■ **RECORDED INFORMATION**
• • •
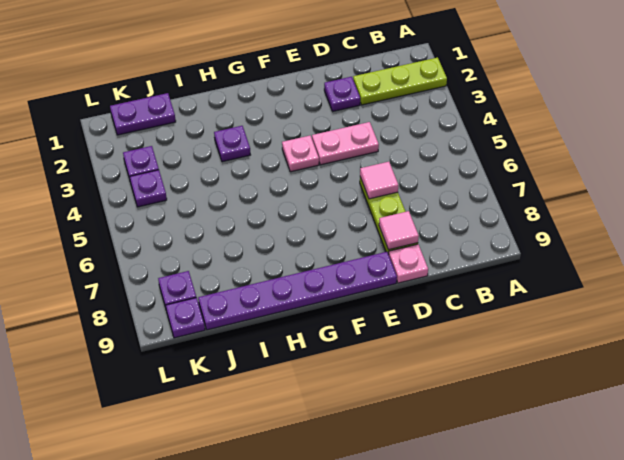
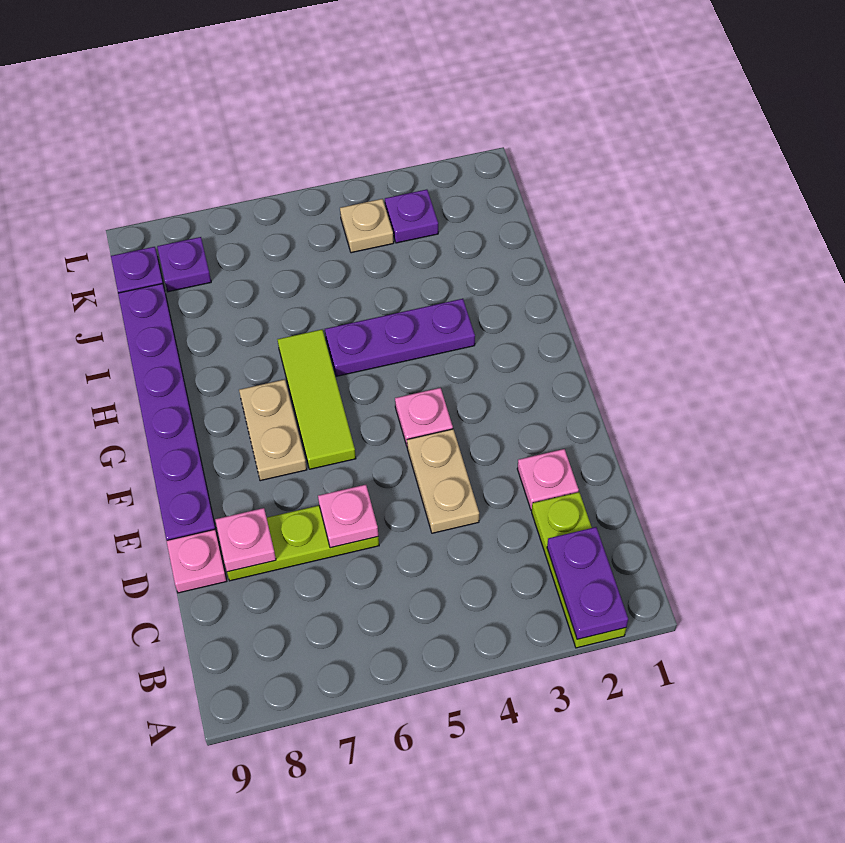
purple plate D2 level 1 -> pink plate D2 level 1
pink plate D4:E4 level 1 -> tan plate D4:E4 level 1
pink tile D6 level 2 -> pink plate D6 level 2
pink tile D8 level 2 -> pink plate D8 level 2
none -> lime tile F6:H6 level 1
none -> tan plate F7:G7 level 1
purple plate H3 level 1 -> purple plate H3:H5 level 1
purple plate J1:K1 level 1 -> purple plate A2:B2 level 2
purple plate K4 level 1 -> tan plate K4 level 1

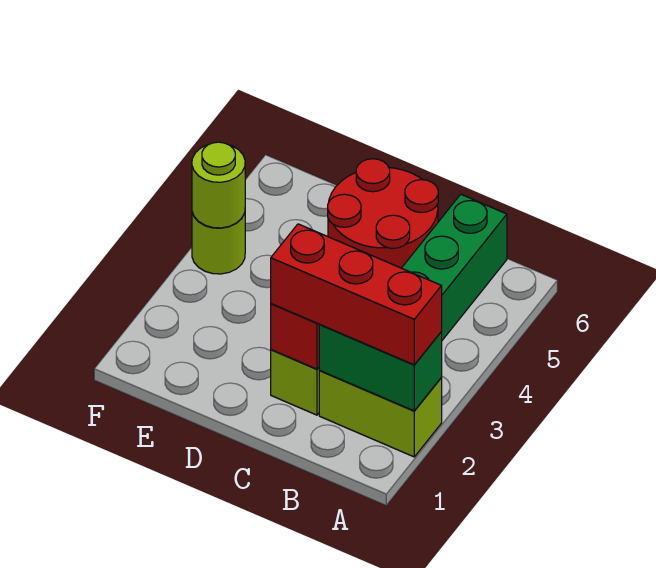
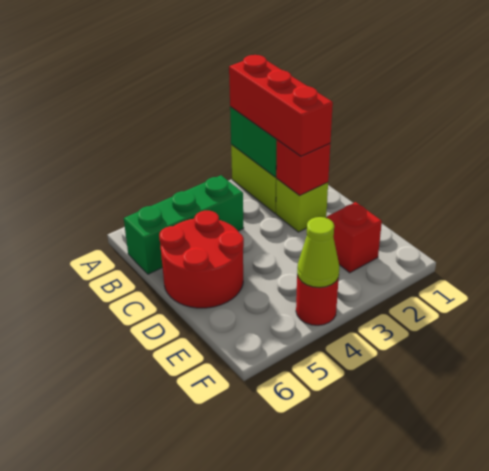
none -> red brick E2 level 1
lime round brick F4 level 1 -> red round brick F4 level 1
lime round brick F4 level 2 -> lime cone F4 level 2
• • •
■ **WORK INSTRUCTIONS**
Starting with the line that has "lime round brick F4 level 1", print each remaining line of the listing exactly.

■ **SOLUTION TO THE PROBLEM**
lime round brick F4 level 1 -> red round brick F4 level 1
lime round brick F4 level 2 -> lime cone F4 level 2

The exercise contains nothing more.